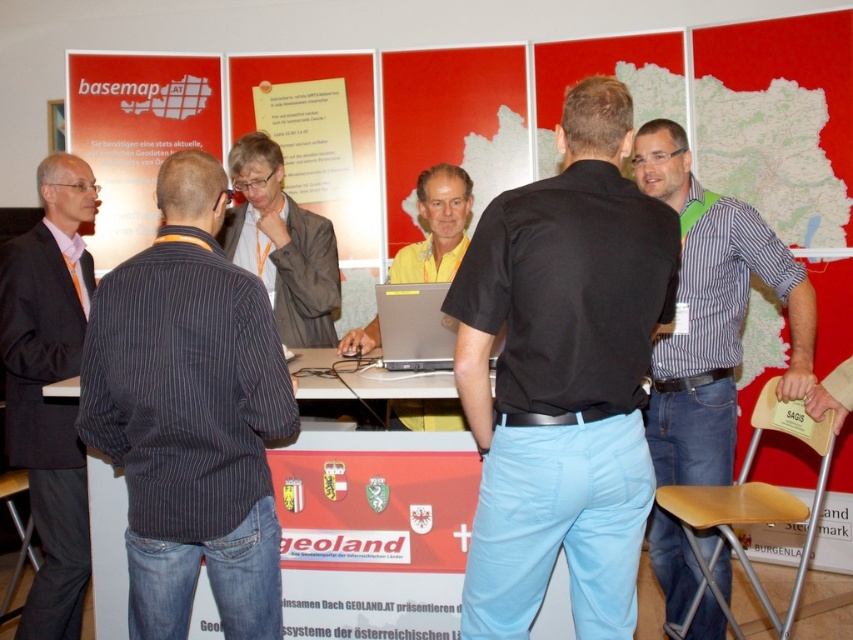
The width and height of the screenshot is (853, 640). Describe the element at coordinates (47, 384) in the screenshot. I see `orange tie at left` at that location.

Between point (91, 220) and point (431, 408), which one is positioned in front?

Positioned in front is point (91, 220).

Where is `orange tie at left`? orange tie at left is located at coordinates (47, 384).

Who is lower down, black cotton shirt at center or white paper at center?

Positioned lower is black cotton shirt at center.

Who is more forward, (550, 532) or (374, 104)?

Point (550, 532)

Locate an element on the screen. black cotton shirt at center is located at coordinates (563, 376).

Consider the image. Does matte paper poster at upper left have a larger size compared to silver metallic laptop at center?

Indeed, matte paper poster at upper left has a larger size compared to silver metallic laptop at center.

Between matte paper poster at upper left and silver metallic laptop at center, which one is positioned higher?

matte paper poster at upper left

Where is `matte paper poster at upper left`? matte paper poster at upper left is located at coordinates (137, 132).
• • • • •
EXERCISE AIM
Convert every line of the entries into a JSON list of strings, one string per line, leaving out blank lines and the picture.

WRITTEN SOLUTION
[
  "The width and height of the screenshot is (853, 640). Describe the element at coordinates (47, 384) in the screenshot. I see `orange tie at left` at that location.",
  "Between point (91, 220) and point (431, 408), which one is positioned in front?",
  "Positioned in front is point (91, 220).",
  "Where is `orange tie at left`? orange tie at left is located at coordinates (47, 384).",
  "Who is lower down, black cotton shirt at center or white paper at center?",
  "Positioned lower is black cotton shirt at center.",
  "Who is more forward, (550, 532) or (374, 104)?",
  "Point (550, 532)",
  "Locate an element on the screen. black cotton shirt at center is located at coordinates (563, 376).",
  "Consider the image. Does matte paper poster at upper left have a larger size compared to silver metallic laptop at center?",
  "Indeed, matte paper poster at upper left has a larger size compared to silver metallic laptop at center.",
  "Between matte paper poster at upper left and silver metallic laptop at center, which one is positioned higher?",
  "matte paper poster at upper left",
  "Where is `matte paper poster at upper left`? matte paper poster at upper left is located at coordinates (137, 132)."
]